**Task details**
Give the data back exactly. Leave out any images.

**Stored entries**
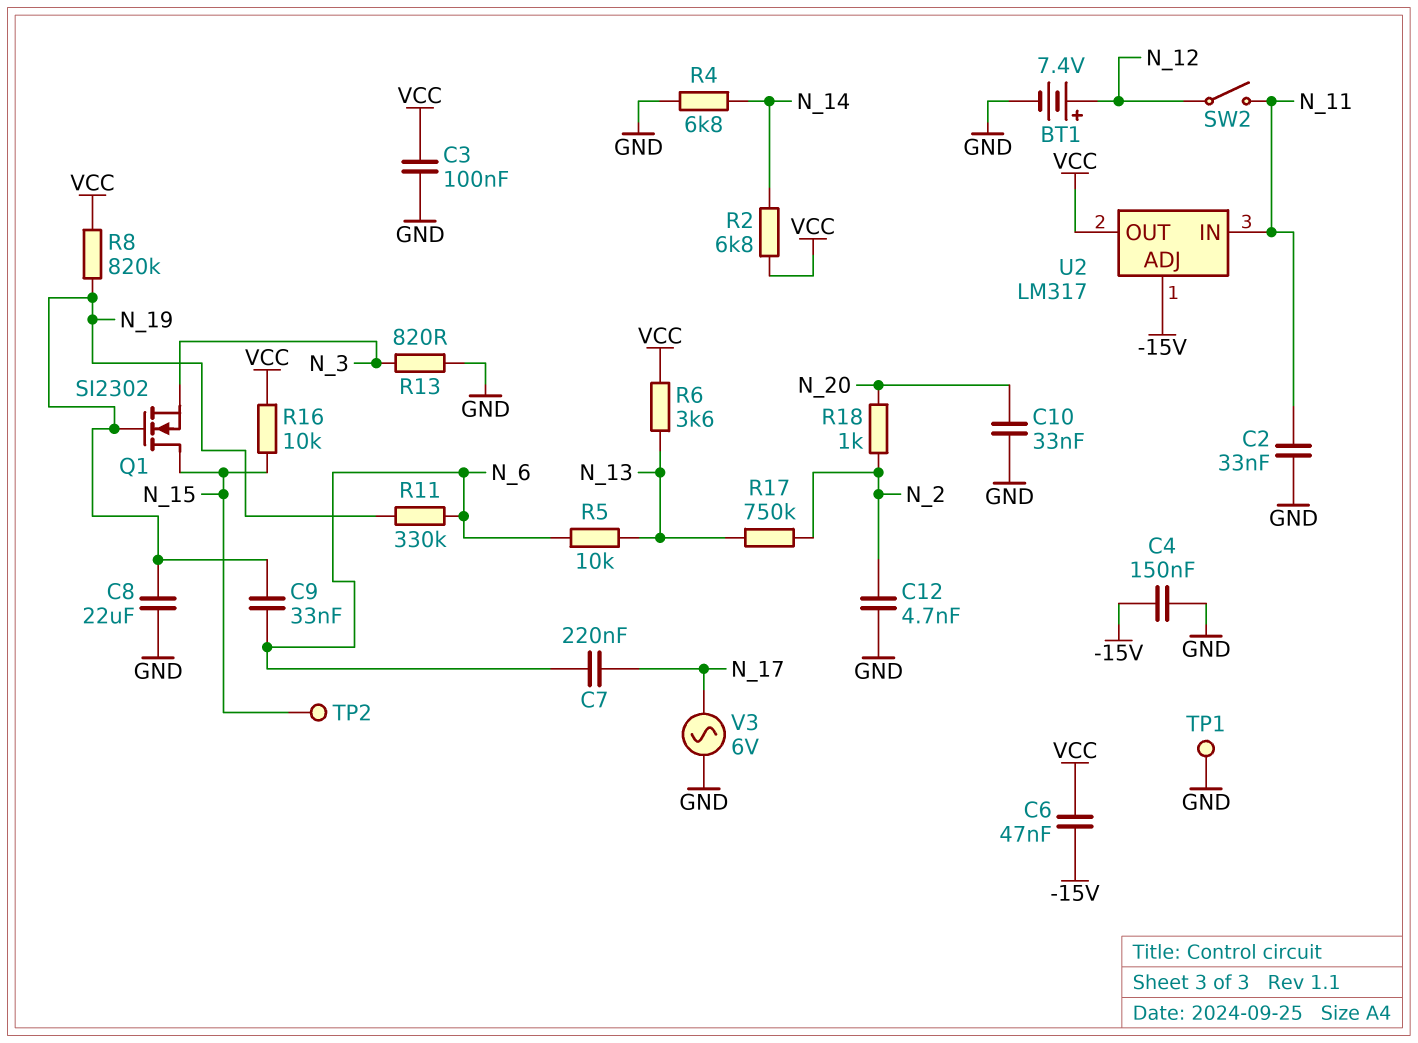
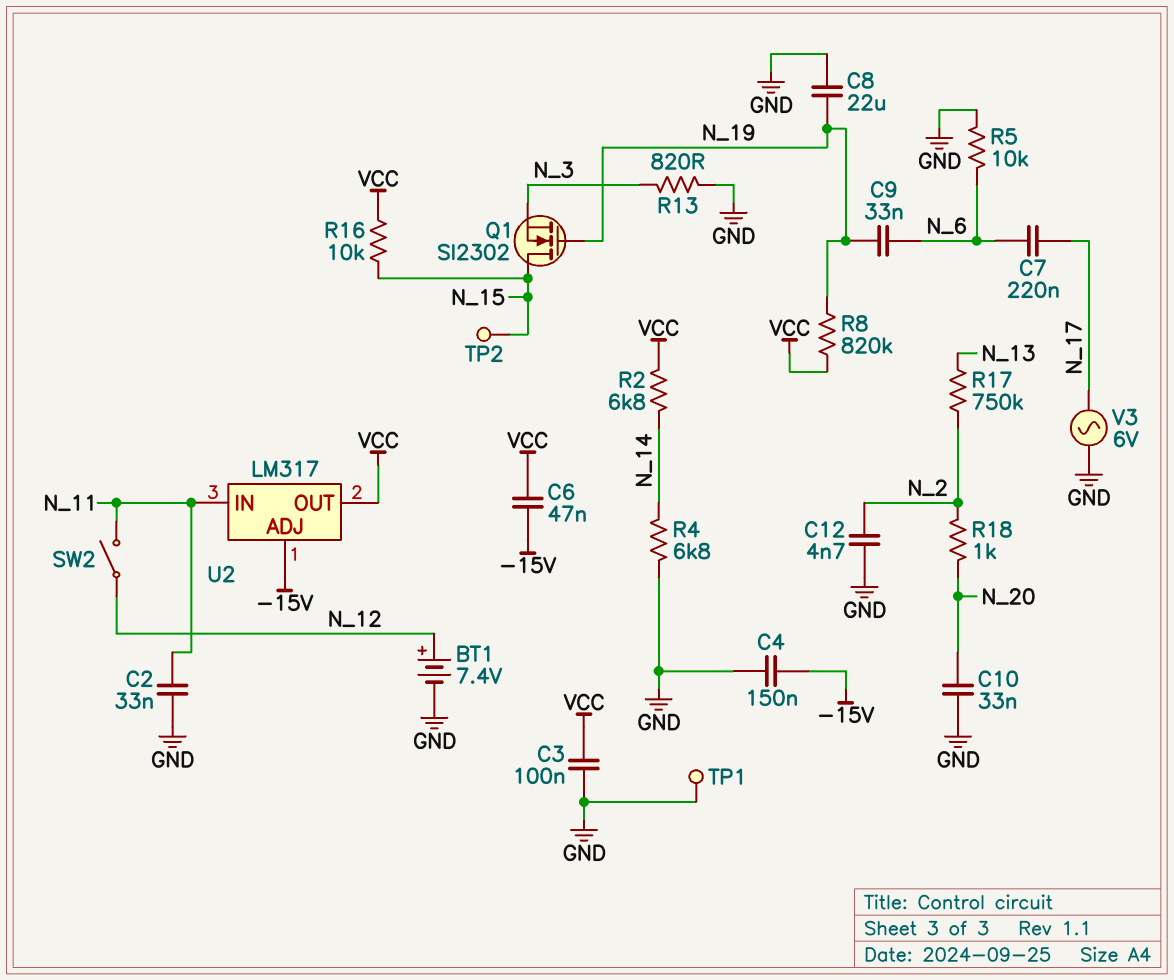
R5: 10k (N_6, N_13) -> 10k (GND, N_6)
R6: 3.6k (N_13, VCC) -> none
R11: 330k (N_6, N_19) -> none

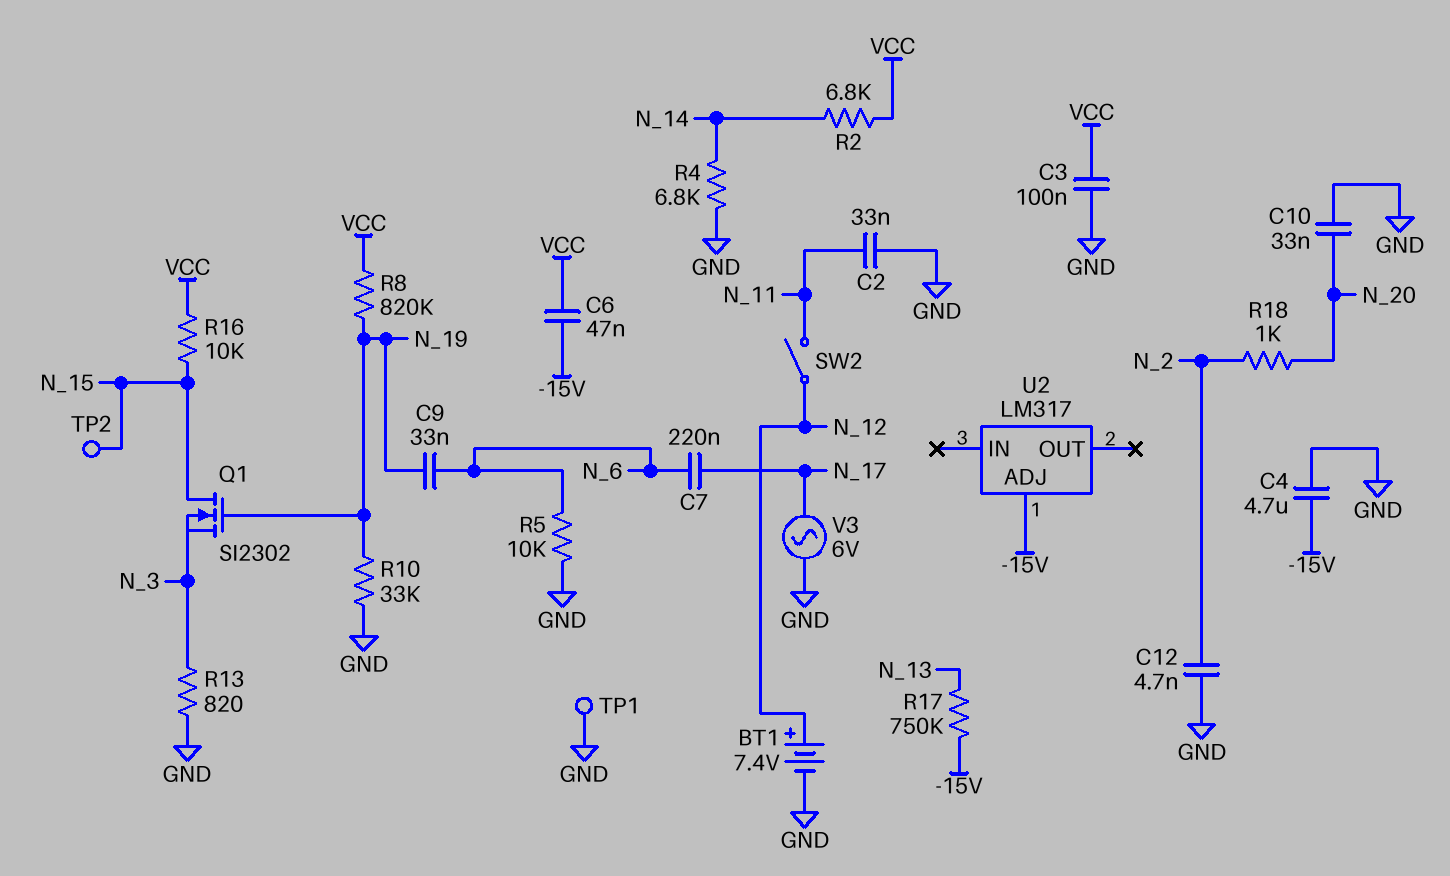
C4: 150nF (-15V, GND) -> 4.7uF (-15V, GND)
C8: 22uF (GND, N_19) -> none
R10: none -> 33k (GND, N_19)
R17: 750k (N_2, N_13) -> 750k (-15V, N_13)
U2 pin IN: N_11 -> none
U2 pin OUT: VCC -> none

**Your response**
R5: 10k (N_6, N_13) -> 10k (GND, N_6)
R6: 3.6k (N_13, VCC) -> none
R11: 330k (N_6, N_19) -> none

C4: 150nF (-15V, GND) -> 4.7uF (-15V, GND)
C8: 22uF (GND, N_19) -> none
R10: none -> 33k (GND, N_19)
R17: 750k (N_2, N_13) -> 750k (-15V, N_13)
U2 pin IN: N_11 -> none
U2 pin OUT: VCC -> none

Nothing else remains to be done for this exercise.